WORK REQUEST: Every line that contains "yellow" must be located and copied from the data.

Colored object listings
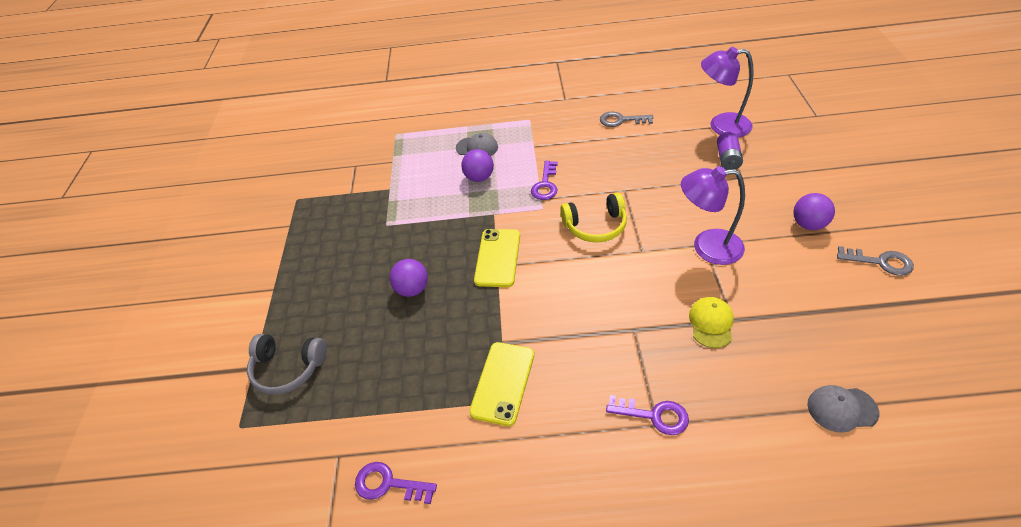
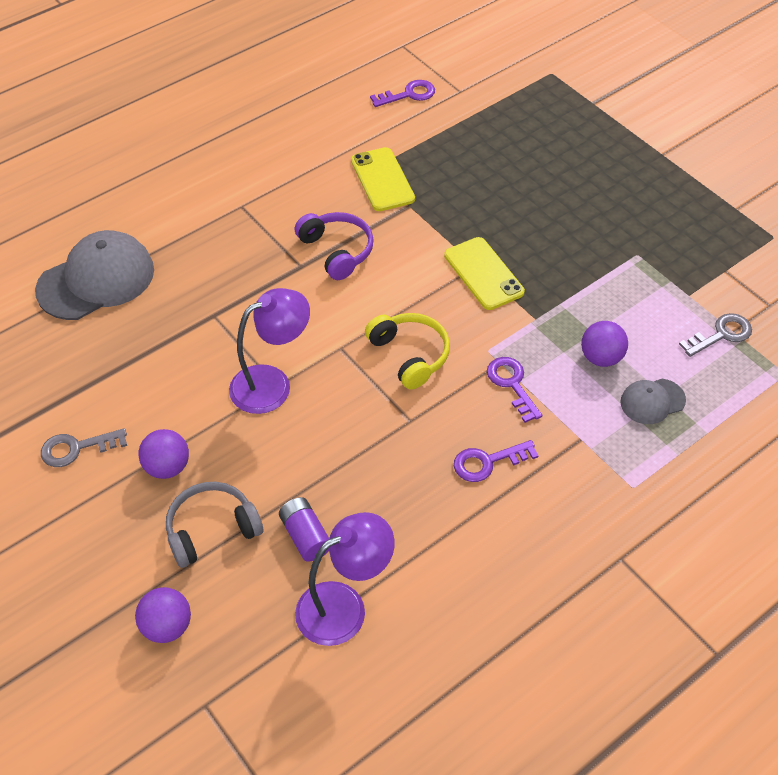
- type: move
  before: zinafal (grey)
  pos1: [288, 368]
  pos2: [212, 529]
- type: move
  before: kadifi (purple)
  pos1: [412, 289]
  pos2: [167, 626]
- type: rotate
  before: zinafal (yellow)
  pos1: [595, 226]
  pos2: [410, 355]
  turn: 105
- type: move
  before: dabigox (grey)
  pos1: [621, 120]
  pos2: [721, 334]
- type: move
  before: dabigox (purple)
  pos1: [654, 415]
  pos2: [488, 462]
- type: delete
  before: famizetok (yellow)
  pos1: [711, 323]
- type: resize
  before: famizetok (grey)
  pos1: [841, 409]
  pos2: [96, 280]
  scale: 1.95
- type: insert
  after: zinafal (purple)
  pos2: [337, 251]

REPLY:
  before: zinafal (yellow)
  before: famizetok (yellow)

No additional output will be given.